**Exercise aim**
Give back, word for word, the lines in the listing below from the one holding "(101, 300) = (178, 334): yellow" down to the one holding "(115, 158) = (92, 208): green", both ends included.

**Material for this exercise**
================

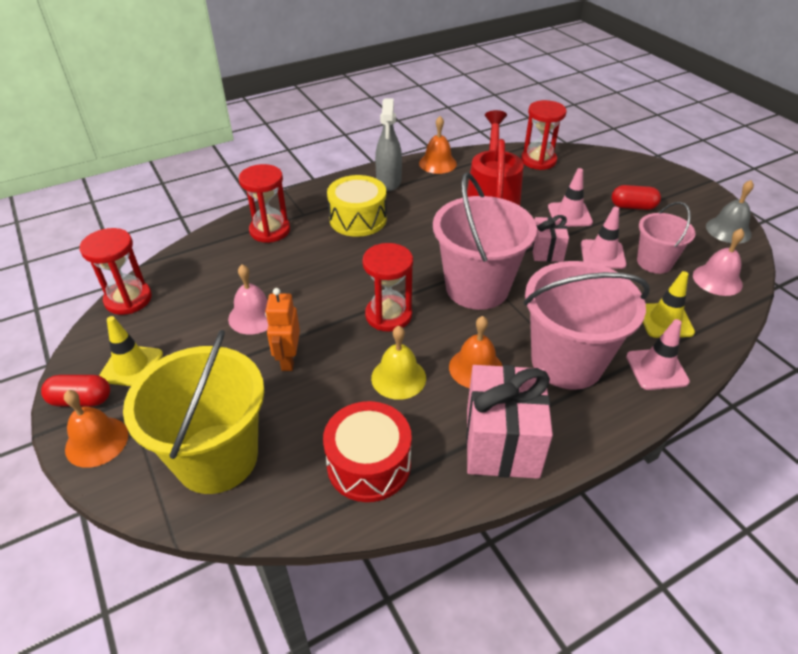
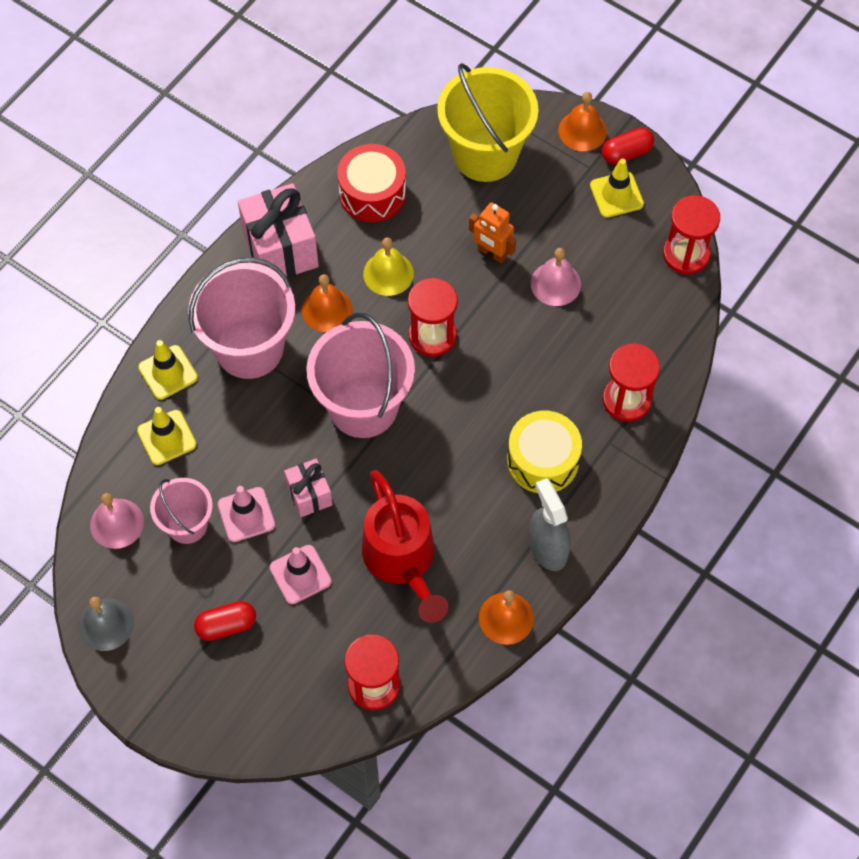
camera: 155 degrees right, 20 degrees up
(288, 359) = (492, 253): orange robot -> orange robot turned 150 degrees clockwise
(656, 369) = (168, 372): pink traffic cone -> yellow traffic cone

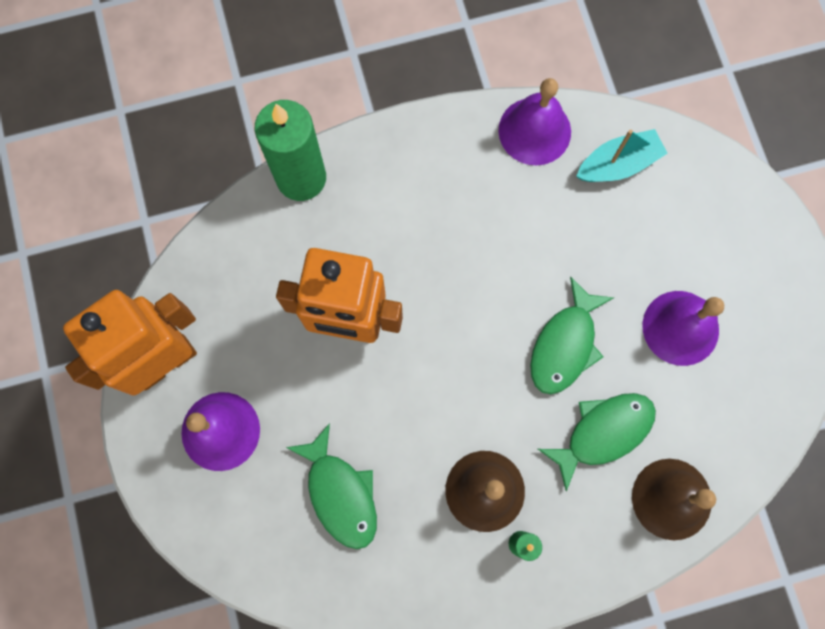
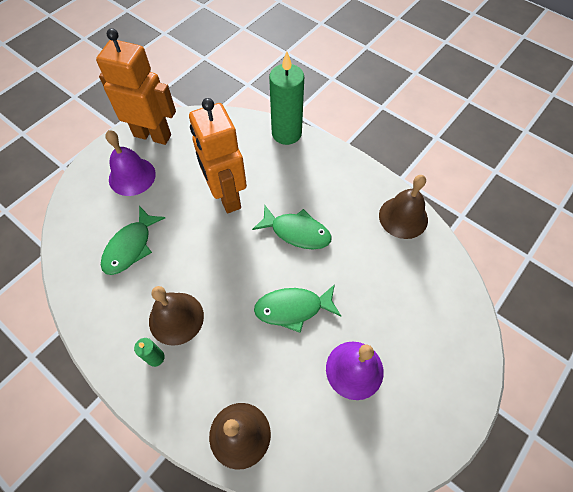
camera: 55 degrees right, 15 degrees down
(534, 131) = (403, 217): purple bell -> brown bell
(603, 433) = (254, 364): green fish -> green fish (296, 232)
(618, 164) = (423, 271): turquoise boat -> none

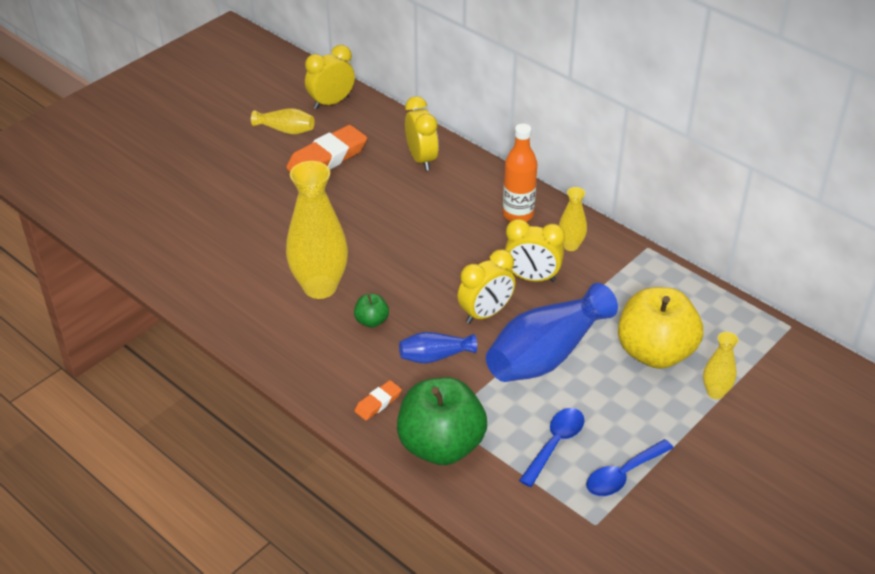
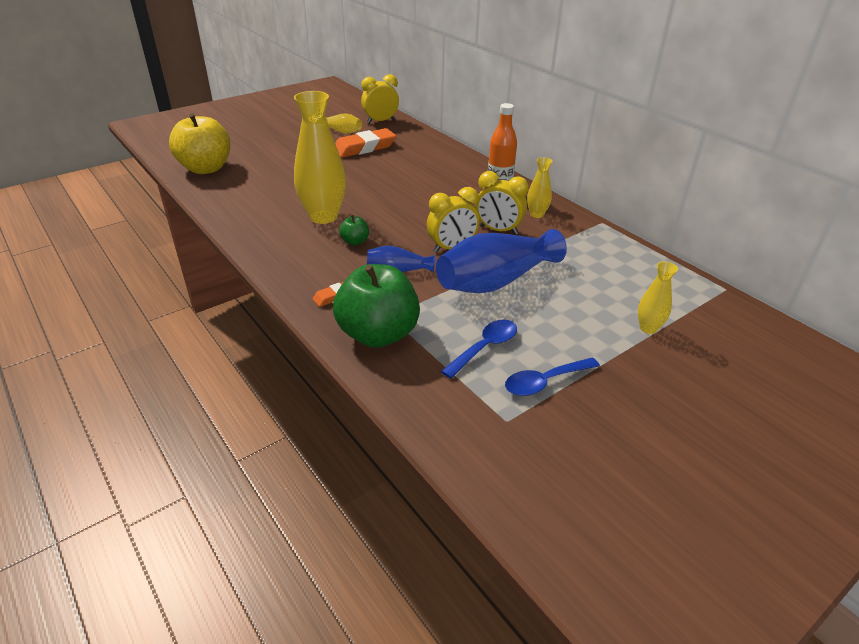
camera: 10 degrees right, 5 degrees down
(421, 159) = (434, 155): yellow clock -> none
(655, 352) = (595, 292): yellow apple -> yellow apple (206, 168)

================

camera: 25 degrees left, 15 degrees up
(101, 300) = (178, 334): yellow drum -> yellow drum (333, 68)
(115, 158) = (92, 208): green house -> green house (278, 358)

================

**Completed exercise**
(101, 300) = (178, 334): yellow drum -> yellow drum (333, 68)
(115, 158) = (92, 208): green house -> green house (278, 358)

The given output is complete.